+++ RECORDS FOR THIS EXERCISE +++

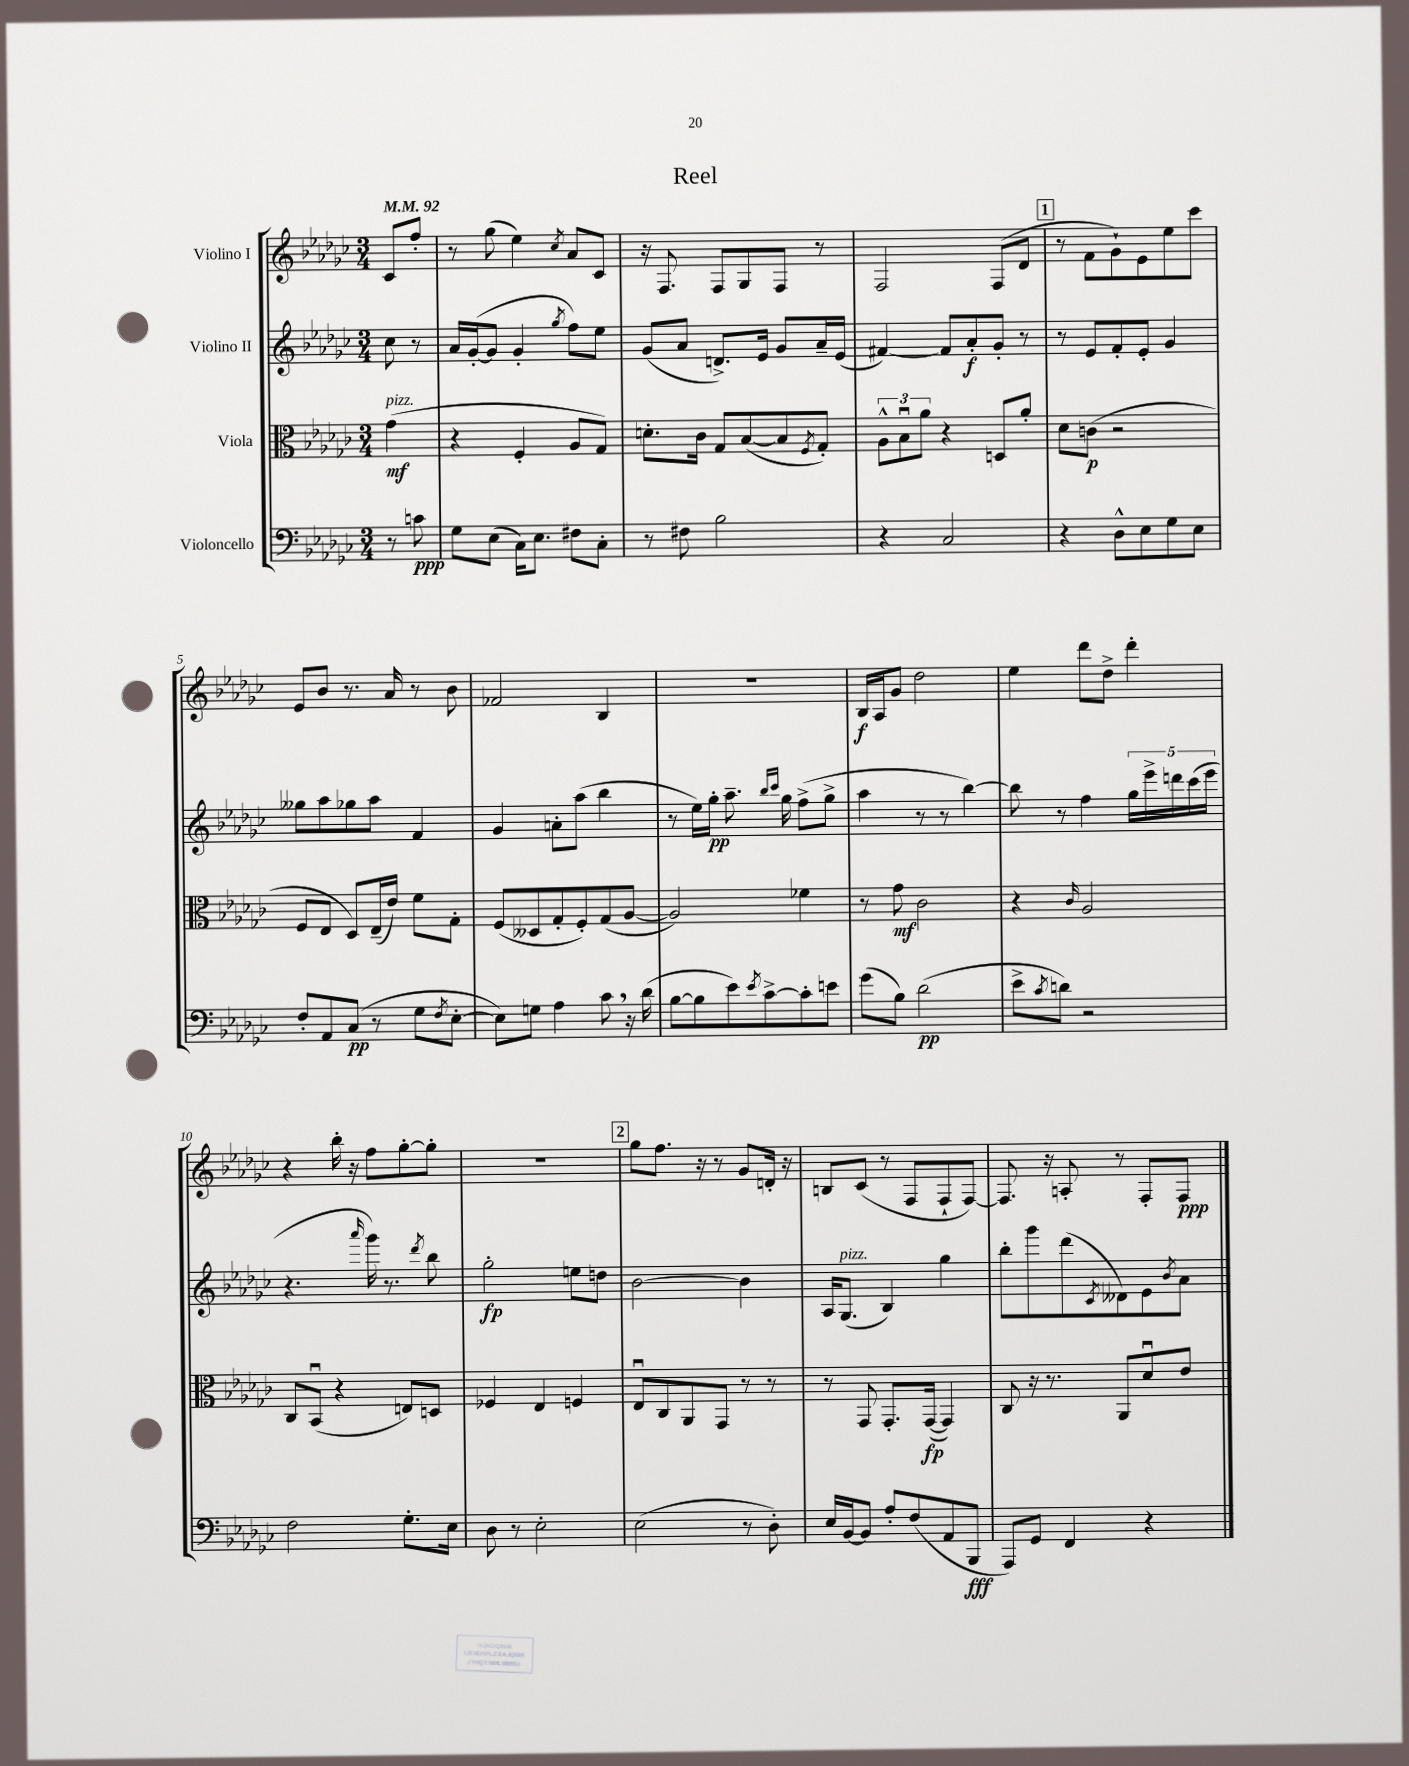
\header { title = "Reel" }
<<
\new StaffGroup <<
\new Staff = "s0" \with { instrumentName = "Violino I" } {
    \clef treble \key ges \major \numericTimeSignature \time 3/4 \partial 4 \tempo 4 = 92
    ces'8 f''8-. |
    r8 ges''8( ees''4) \acciaccatura { ces''8 } aes'8 ces'8 |
    r16 f8. f8 ges8 f8 r8 |
    f2 f8( des'8 |
    \mark \markup { \box "1" } r8 f'8 ges'8-!) ees'8 ees''8 ces'''8 |
    ees'8 bes'8 r8. aes'16 r8 bes'8 |
    fes'2 bes4 |
    R2. |
    bes16\f aes16 ges'8 des''2 |
    ees''4 des'''8 des''8-> des'''4-. |
    r4 bes''16-. r16 f''8 ges''8~-. ges''8-. |
    R2. |
    \mark \markup { \box "2" } ges''8 f''8. r16 r8 ges'8 d'16-. r16 |
    b8 ces'8( r8 f8 f8-! f8~) |
    f8. r16 a8-. r8 f8-. f8\ppp \bar "|." |
}
\new Staff = "s1" \with { instrumentName = "Violino II" } {
    \clef treble \key ges \major \numericTimeSignature \time 3/4 \partial 4
    ces''8 r8 |
    aes'16 ges'16~-.( ges'8 ges'4-. \acciaccatura { ges''8 } f''8) ees''8 |
    ges'8( aes'8 d'8.->) ees'16 ges'8 aes'16-- ees'16( |
    fis'4~) fis'8 aes'8-.\f ges'8-. r8 |
    \mark \markup { \box "1" } r8 ees'8 f'8-. ees'8-. ges'4 |
    geses''8 aes''8 ges''8 aes''8 f'4 |
    ges'4 a'8-. aes''8( bes''4 |
    r8 ees''16) ges''16-.\pp aes''8.-- \grace { bes''16 ces'''16 } ges''16 f''8->( ges''8-> |
    aes''4 r8 r8 bes''4~) |
    bes''8 r8 f''4 \tuplet 5/4 { ges''16 ees'''16-> d'''16 ces'''16( ees'''16 } |
    r4. \grace { aes'''16 } ges'''16) r8. \acciaccatura { des'''8 } bes''8 |
    ges''2-.\fp e''8 d''8 |
    \mark \markup { \box "2" } bes'2~ bes'4 |
    aes16 ges8.^\markup { \italic "pizz." }( bes4) ges''4 |
    bes''8-. ges'''8 des'''8( \acciaccatura { ces'8 } deses'8) ees'8 \acciaccatura { bes'8 } aes'8 \bar "|." |
}
\new Staff = "s2" \with { instrumentName = "Viola" } {
    \clef alto \key ges \major \numericTimeSignature \time 3/4 \partial 4
    ges'4\mf^\markup { \italic "pizz." }( |
    r4 f4-. aes8 ges8) |
    d'8.-. ces'16 ges8 bes8~( bes8 \acciaccatura { f8 } ges8-.) |
    \tuplet 3/2 { aes8-^ bes8\downbow aes'8 } r4 d8 aes'8-. |
    \mark \markup { \box "1" } des'8 c'8\p( r2 |
    f8 ees8 des8) ees16--( ees'16) f'8 ges8-. |
    f8( deses8 ges8-. f8-.) ges8( aes8~ |
    aes2) fes'4 |
    r8 ges'8\mf ces'2 |
    r4 \grace { ces'16 } aes2 |
    ces8 bes,8\downbow( r4 e8) d8 |
    fes4 ees4 f4 |
    \mark \markup { \box "2" } ees8\downbow ces8 aes,8 ges,8 r8 r8 |
    r8 ges,8 ges,8.-. ges,16~\fp( ges,4) |
    ces8 r16 r8. aes,8 des'8\downbow ees'8 \bar "|." |
}
\new Staff = "s3" \with { instrumentName = "Violoncello" } {
    \clef bass \key ges \major \numericTimeSignature \time 3/4 \partial 4
    r8 c'8\ppp |
    ges8 ees8( ces16) ees8. fis8 ces8-. |
    r8 fis8 bes2 |
    r4 ces2 |
    \mark \markup { \box "1" } r4 des8-^ ees8 ges8 ees8 |
    f8-. aes,8 ces8\pp( r8 ges8 \acciaccatura { f8 } ees8~-. |
    ees8) g8 aes4 ces'8 \breathe r16 des'16( |
    bes8~ bes8 ees'8) \acciaccatura { ees'8 } ces'8~-> ces'8-. e'8 |
    ges'8( bes8) des'2\pp( |
    ees'8-> \acciaccatura { ces'8 } d'8) r2 |
    f2 ges8.-. ees16 |
    des8 r8 ees2-. |
    \mark \markup { \box "2" } ees2( r8 des8-.) |
    ees16 bes,16~ bes,8 aes8-. f8( aes,8 bes,,8\fff |
    aes,,8) ges,8 f,4 r4 \bar "|." |
}
>>
>>
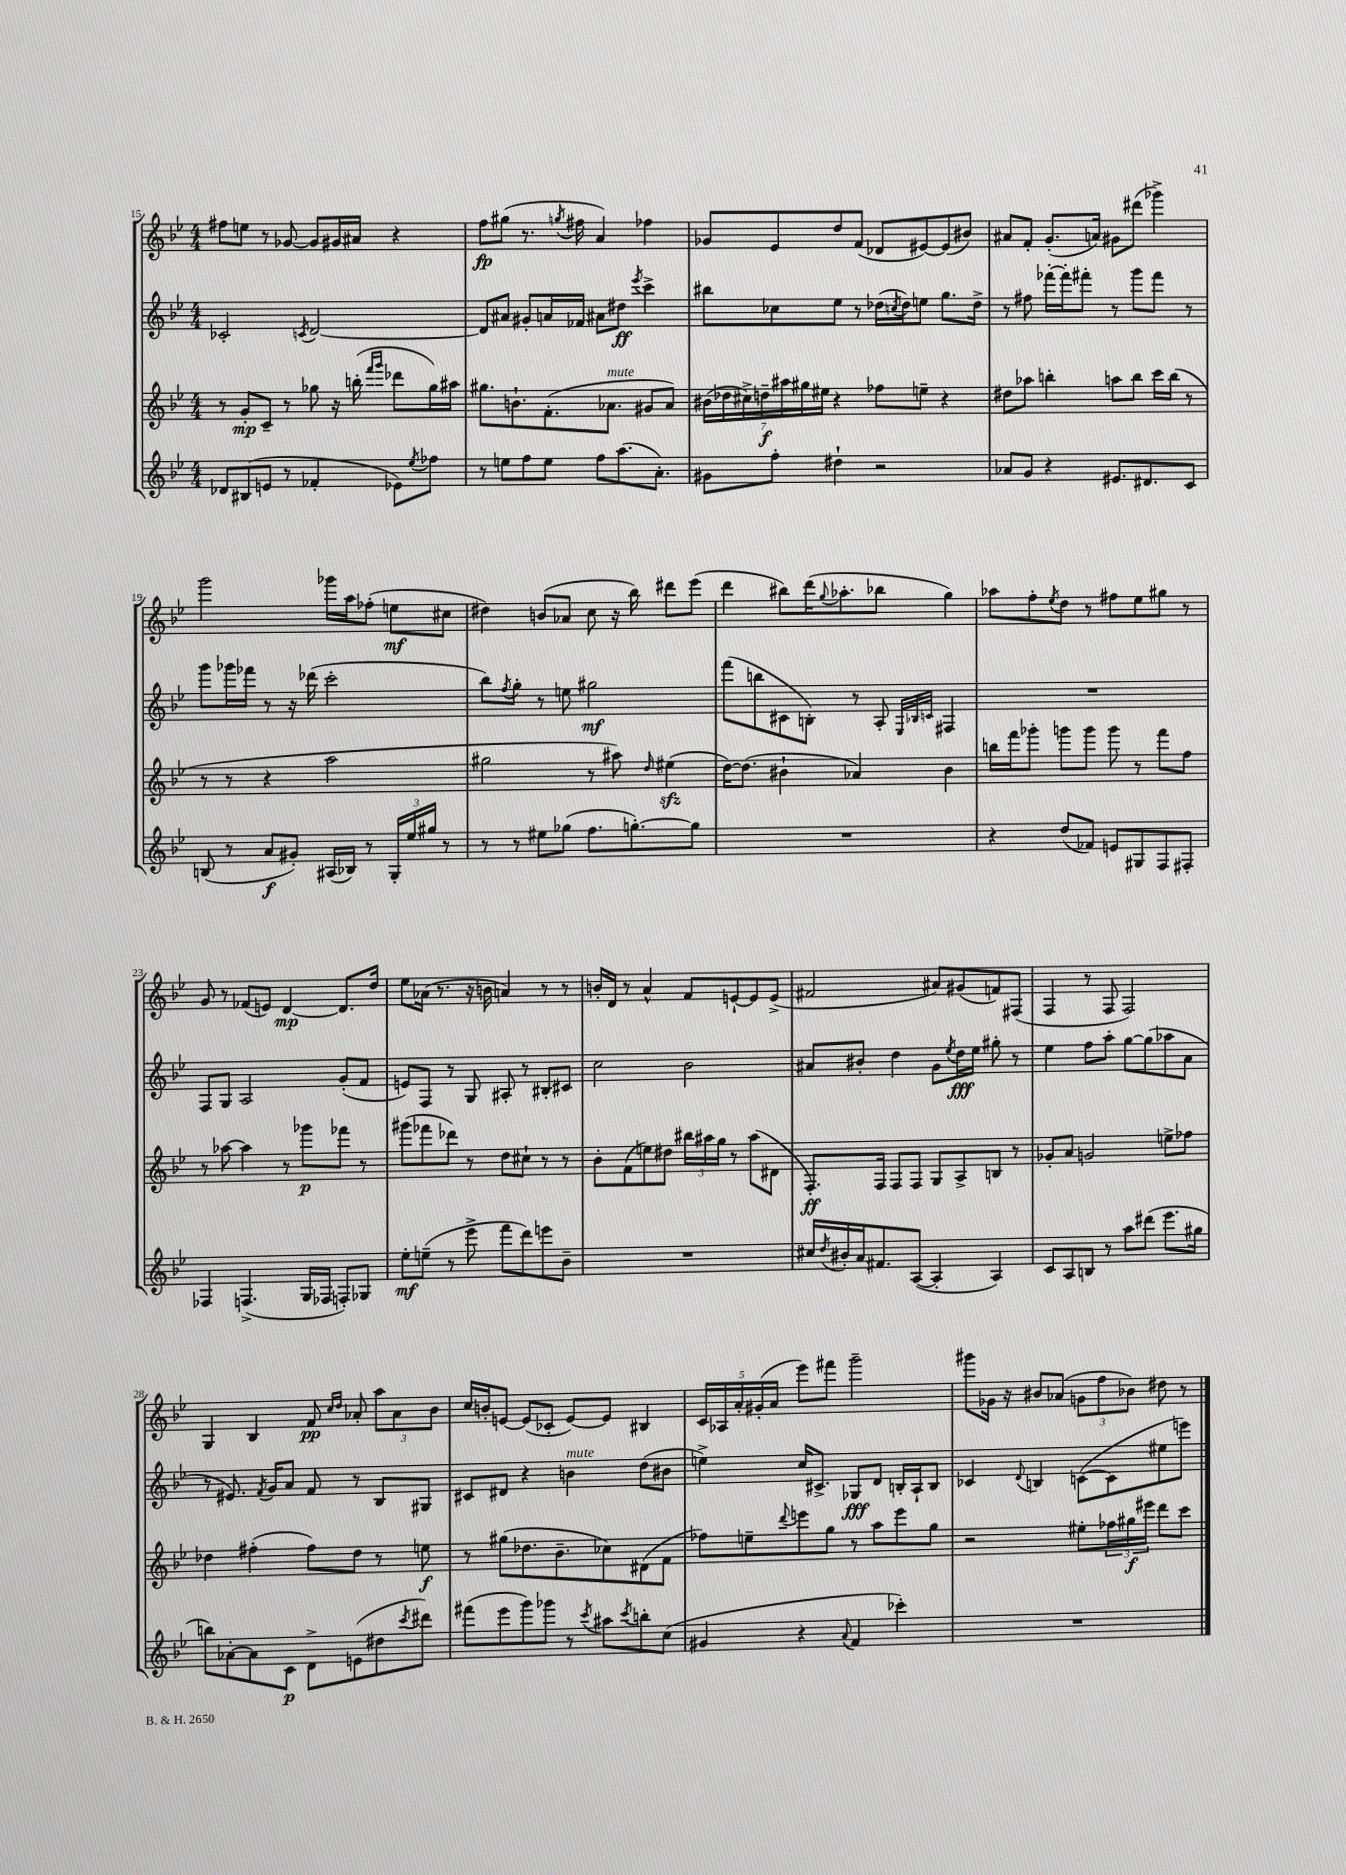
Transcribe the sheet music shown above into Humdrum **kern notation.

**kern	**kern	**kern	**kern
*staff4	*staff3	*staff2	*staff1
*clefG2	*clefG2	*clefG2	*clefG2
*k[b-e-]	*k[b-e-]	*k[b-e-]	*k[b-e-]
*M4/4	*M4/4	*M4/4	*M4/4
8d-	8r	2c-'	8ff#
(8B#	8g'	.	8ee
8e	8c~	.	8r
8r	8r	.	[8g-
.	.	8qc	.
4f-'	8gg-	[2d	8g-]
.	16r	.	16g#
.	(16bb'	.	16a#
.	16qqfff	.	.
.	16qqggg	.	.
8e-)	8ddd-	.	4r
8qee-	.	.	.
8ff-	16gg-)	.	.
.	16aa#	.	.
=	=	=	=
8r	8.gg#	8d]	8ff
8ee	.	8a#	(8gg#
.	8.b`	.	.
8ff	.	8g#'	8.r
8ee	(8.f'	16a	.
.	.	.	8qgg
.	.	16f-	16ff#
8ff	.	8a#	4a)
.	8.a-	.	.
(8.aa	.	8dd#	.
.	.	8qeee-	.
.	8g#	4ccc^	4ff-
8.a')	.	.	.
.	8a-)	.	.
=	=	=	=
8g#	(28b#	8bb#	8g-
.	28dd-	.	.
.	28cc#^)	.	.
.	28dd~	.	.
8ff'	.	8cc-	8e-
.	28aa#	.	.
.	28gg#	.	.
.	28ee#	.	.
4dd#`	4r	8ee-	8dd
.	.	8r	(8f
2r	8ff-	(16dd-	8d-
.	.	8qcc	.
.	.	16dd-)	.
.	8ee~	8ee	[8e#)
.	4r	8.gg	(8e#]
.	.	.	8b#)
.	.	16dd-^	.
=	=	=	=
8a-	8dd#	8r	8a#
8g	8aa-	8ff#	8f'
4r	4bb'	[16fff-'	(8.g'
.	.	16fff-']	.
.	.	8fff#'	.
.	.	.	16a)
8.e#	8aa	8r	8g#
.	8bb	8ggg	(8ddd#
8.d#	.	.	.
.	16ccc	8fff#	4ggg-^)
.	(16bb	.	.
8c	8r	8r	.
=	=	=	=
(8B	8r	8ggg	2ggg
8r	8r	16ggg-	.
.	.	16fff-	.
8a	4r	8r	.
8g#')	.	16r	.
.	.	(16ddd-	.
(16A#	2aa	2ccc'	16ggg-
16B-)	.	.	16aa
8r	.	.	(8ff-'
24G'	.	.	8ee
24ee-	.	.	.
24gg#	.	.	.
8r	.	.	8cc#
=	=	=	=
8r	2gg#	8bb-)	4dd#)
.	.	8qff	.
8r	.	8gg'	.
8ee#	.	8r	(8b
(8gg-	.	8ee	8a-
8.ff	8r	2gg#	8cc
.	8aa#)	.	16r
[8.gg')	.	.	16bb-)
.	16qqdd	.	.
.	(4ee#	.	8ddd#
8gg]	.	.	(8eee-
=	=	=	=
1r	[16dd)	(8fff	4ddd
.	(8.dd]	.	.
.	.	8bb	.
.	4b#`	8c#	8bb#)
.	.	8B')	(16ddd
.	.	.	8qqgg
.	.	.	8.aa-'
.	4a-)	8r	.
.	.	8A'	8bb-
.	.	32qqE-	.
.	.	32qqB-	.
.	.	32qqc	.
.	4b#	4F#	4gg)
=	=	=	=
4r	16bb	1r	8aa-
.	16fff	.	.
.	8ggg-'	.	8ff'
.	.	.	8qee-
(8dd	8ggg	.	8dd
8f-)	8ggg	.	8r
8e	8ggg	.	8ff#
8G#	8r	.	8ee-
8F	8fff	.	8gg#
8F#'	8ff	.	8r
=	=	=	=
4F-	8r	8F	8g
.	[8aa-	8G	8r
(4.F^	4aa-]	2A	(8f-
.	.	.	8e)
.	8r	.	[4d
16G	8ggg-	.	.
16F-	.	.	.
8F')	8fff-	(8g'	8.d]
8G-	8r	8f	.
.	.	.	16dd
=	=	=	=
8ee-'	(8ggg#	8e)	8ee-
(8ee~	8fff-	8F	(16a-
.	.	.	8.r
8r	8ddd-)	8r	.
8eee-^	8r	8G	16r
.	.	.	16b
8fff	8dd	8A#'	4a)
8ddd)	8cc#`	8r	.
8eee	8r	8B#'	8r
8b-~	8r	8c#	8r
=	=	=	=
1r	8b-'	2cc	16b'
.	.	.	16d
.	(8f	.	8r
.	8ee)	.	4a^^
.	8dd#	.	.
.	24bb#	2b-	8f
.	24aa#	.	.
.	24gg	.	.
.	8r	.	[8e`
.	(8aa#	.	8e]
.	8d#	.	(8e^
=	=	=	=
16cc#	8.F')	8a#	2f#
8qdd	.	.	.
16b#'	.	.	.
16a	.	8b#'	.
8.f#	16F	.	.
.	8F	4dd	.
([8A	8F	.	.
4A']	8G	8g	8a#)
.	.	8qee-	.
.	8A^	16dd	(8g#
.	.	16ee-	.
4A)	8B	8gg#'	8f)
.	8r	8r	(8F#
=	=	=	=
8c	8g-'	4ee-	4F
8A	8a	.	.
8B	2g	8ff	8r
8r	.	8aa'	8F
8aa	.	[8gg	2F)
(8ddd#	.	(8gg]	.
8.eee-	8ee^	8aa-	.
.	8ff-	8a	.
16gg#	.	.	.
=	=	=	=
8bb)	4dd-	8r	4G
[8a-'	.	8.e#)	.
8a-]	(4ff#'	.	4B-
.	.	8qf	.
.	.	16g	.
8c	.	8a	.
8d^	8ff#)	8f	8f
.	.	.	16qqcc
.	.	.	16qqdd
(8e	8dd-	8r	8a-'
8dd#	8r	8B-	12aa
.	.	.	12a-
8qccc	.	.	.
8ddd#)	8ee	8G#	.
.	.	.	12b-
=	=	=	=
(8fff#	8r	8c#	16cc
.	.	.	16b'
8eee-	(8gg#	8d#	[8e
8ggg)	8.dd-	4r	(8e]
8ggg-	.	.	8c-'
.	8.b-~	.	.
8r	.	4b	[8e)
8qccc	.	.	.
8aa#	8cc-)	.	8e]
8qccc	.	.	.
8bb'	(8d#	(8dd	4B#
(8cc	8f	8b#	.
=	=	=	=
4g#	8ff-)	4ee^)	20c
.	.	.	20A-
.	.	.	20a'
.	8ee~	.	.
.	.	.	(20g#'
.	.	.	20a
.	8qqddd	.	.
4r	8eee	16cc	8eee-)
.	.	8.c#^	.
.	8gg	.	8fff#
8qqa	.	.	.
4f	8r	8G-	2ggg~
.	8aa	8d	.
4ccc-')	8eee	16B'	.
.	.	16A`	.
.	8gg	8B	.
=	=	=	=
1r	2r	4c-	8ggg#
.	.	.	16g-
.	.	.	16r
.	.	8qqd	.
.	.	4B	8b#
.	.	.	(8a-
.	8ee#'	([8c	12g
.	.	.	12ff
.	24ff-	8c]	.
.	24gg#	.	12b-)
.	24eee#	.	.
.	8ddd	8ee#	8dd#
.	8ccc	8eee)	8r
==	==	==	==
*-	*-	*-	*-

+++

DIRECTIONS
Write out the lines from the start of the records through the line containing "f2 f8( des'8 |", copying them exactly and including that last line. Leave the pictures out of your answer.

EXERCISE RESPONSE
\header { title = "Reel" }
<<
\new StaffGroup <<
\new Staff = "s0" \with { instrumentName = "Violino I" } {
    \clef treble \key ges \major \numericTimeSignature \time 3/4 \partial 4 \tempo 4 = 92
    ces'8 f''8-. |
    r8 ges''8( ees''4) \acciaccatura { ces''8 } aes'8 ces'8 |
    r16 f8. f8 ges8 f8 r8 |
    f2 f8( des'8 |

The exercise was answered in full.